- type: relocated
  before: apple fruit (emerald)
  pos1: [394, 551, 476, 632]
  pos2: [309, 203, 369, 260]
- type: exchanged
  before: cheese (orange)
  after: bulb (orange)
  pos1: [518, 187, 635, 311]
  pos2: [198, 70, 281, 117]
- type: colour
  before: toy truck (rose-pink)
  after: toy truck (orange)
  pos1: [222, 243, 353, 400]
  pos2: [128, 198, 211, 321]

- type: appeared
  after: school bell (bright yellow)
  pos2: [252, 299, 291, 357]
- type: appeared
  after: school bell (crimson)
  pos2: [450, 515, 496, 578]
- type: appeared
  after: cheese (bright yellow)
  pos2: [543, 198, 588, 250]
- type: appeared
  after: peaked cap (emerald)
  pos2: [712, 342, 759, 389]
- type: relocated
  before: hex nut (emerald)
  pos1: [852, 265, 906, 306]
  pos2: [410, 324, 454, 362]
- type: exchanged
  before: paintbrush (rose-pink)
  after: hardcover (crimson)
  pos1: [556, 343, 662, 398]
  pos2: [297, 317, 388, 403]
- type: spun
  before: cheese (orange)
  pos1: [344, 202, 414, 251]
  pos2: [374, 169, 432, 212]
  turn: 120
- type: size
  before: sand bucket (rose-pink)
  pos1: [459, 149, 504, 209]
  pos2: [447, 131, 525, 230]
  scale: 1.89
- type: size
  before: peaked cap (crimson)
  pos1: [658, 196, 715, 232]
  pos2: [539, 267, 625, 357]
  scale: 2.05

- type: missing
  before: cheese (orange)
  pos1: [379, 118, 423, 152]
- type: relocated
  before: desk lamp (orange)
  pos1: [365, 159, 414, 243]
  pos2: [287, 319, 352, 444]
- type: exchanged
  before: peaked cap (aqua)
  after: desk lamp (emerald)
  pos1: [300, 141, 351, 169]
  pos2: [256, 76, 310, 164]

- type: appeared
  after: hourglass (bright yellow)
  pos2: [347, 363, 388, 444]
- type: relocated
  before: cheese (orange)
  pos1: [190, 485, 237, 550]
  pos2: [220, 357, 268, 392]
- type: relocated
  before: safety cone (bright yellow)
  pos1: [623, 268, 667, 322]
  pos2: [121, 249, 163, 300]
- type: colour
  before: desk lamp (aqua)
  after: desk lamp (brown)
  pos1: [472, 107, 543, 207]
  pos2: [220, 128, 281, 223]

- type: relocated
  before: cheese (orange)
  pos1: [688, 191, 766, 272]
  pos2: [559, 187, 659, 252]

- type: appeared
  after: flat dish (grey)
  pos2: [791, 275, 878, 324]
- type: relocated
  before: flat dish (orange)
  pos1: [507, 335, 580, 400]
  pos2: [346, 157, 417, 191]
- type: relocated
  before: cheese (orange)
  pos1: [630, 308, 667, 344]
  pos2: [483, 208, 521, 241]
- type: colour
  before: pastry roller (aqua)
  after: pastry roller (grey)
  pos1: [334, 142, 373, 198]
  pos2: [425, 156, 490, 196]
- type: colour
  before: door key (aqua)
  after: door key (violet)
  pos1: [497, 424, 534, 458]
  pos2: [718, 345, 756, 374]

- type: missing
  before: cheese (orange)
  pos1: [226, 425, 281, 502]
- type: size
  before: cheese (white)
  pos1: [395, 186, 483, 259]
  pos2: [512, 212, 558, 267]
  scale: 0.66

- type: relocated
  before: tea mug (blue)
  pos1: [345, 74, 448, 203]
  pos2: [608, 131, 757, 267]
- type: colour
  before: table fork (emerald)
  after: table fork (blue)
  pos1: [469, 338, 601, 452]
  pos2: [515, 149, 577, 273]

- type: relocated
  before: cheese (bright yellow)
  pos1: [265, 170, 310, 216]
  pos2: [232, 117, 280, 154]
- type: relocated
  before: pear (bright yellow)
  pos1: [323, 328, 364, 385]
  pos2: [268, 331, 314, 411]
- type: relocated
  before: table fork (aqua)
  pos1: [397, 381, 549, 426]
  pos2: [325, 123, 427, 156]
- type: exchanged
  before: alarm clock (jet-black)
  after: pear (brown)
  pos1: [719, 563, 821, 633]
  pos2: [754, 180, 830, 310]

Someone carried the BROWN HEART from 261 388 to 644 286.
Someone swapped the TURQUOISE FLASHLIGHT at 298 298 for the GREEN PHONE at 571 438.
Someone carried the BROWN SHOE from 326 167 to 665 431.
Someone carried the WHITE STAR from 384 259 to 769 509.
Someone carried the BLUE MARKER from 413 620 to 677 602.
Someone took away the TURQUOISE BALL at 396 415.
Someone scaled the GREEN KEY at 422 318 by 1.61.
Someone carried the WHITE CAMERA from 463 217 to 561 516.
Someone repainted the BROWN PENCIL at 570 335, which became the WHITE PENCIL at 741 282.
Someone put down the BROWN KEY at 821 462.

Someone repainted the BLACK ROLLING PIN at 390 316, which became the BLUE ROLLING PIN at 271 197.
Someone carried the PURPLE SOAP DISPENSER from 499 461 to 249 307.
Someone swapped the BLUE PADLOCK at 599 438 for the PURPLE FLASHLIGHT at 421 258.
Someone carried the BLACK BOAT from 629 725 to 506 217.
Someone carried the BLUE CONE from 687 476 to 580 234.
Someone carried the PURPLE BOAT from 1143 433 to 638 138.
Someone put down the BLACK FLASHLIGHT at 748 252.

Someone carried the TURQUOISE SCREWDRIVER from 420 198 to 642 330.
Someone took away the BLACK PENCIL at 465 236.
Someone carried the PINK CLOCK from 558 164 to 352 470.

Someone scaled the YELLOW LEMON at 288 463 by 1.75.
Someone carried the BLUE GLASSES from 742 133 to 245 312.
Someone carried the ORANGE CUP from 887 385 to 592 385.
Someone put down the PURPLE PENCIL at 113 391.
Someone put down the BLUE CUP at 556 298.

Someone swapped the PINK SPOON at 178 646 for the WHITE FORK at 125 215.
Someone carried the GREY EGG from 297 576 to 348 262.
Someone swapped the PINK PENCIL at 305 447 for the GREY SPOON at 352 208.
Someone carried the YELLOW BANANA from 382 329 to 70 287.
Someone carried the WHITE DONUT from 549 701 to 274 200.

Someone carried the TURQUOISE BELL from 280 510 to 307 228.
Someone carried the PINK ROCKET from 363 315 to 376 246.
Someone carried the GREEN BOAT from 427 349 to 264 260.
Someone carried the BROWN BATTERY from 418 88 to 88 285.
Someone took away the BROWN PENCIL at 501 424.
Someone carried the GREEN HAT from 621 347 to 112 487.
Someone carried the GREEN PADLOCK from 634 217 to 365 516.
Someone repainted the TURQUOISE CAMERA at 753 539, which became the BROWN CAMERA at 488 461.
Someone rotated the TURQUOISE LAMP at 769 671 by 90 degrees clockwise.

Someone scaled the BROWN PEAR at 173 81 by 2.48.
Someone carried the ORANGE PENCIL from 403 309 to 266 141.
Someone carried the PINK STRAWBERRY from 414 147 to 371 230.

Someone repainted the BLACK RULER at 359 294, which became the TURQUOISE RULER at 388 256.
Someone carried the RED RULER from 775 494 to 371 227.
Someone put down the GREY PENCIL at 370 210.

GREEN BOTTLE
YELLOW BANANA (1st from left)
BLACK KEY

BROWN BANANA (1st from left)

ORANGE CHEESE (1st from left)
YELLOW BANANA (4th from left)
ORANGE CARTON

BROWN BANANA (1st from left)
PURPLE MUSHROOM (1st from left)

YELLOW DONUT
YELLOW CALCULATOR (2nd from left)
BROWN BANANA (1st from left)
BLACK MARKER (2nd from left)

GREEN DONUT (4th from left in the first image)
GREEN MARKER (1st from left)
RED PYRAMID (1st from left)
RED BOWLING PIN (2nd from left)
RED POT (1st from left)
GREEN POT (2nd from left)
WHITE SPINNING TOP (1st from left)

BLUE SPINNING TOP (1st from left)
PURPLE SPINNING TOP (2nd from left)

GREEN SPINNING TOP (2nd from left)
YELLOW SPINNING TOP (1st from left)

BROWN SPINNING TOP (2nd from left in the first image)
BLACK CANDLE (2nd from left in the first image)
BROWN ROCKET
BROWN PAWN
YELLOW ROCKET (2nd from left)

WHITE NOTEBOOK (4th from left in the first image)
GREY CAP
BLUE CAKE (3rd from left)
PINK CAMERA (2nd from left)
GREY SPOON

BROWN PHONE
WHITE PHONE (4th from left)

···

Look through the entries above for the word "truck". Copy every line where it shows up.

*Answer box*:
  before: toy truck (rose-pink)
  after: toy truck (orange)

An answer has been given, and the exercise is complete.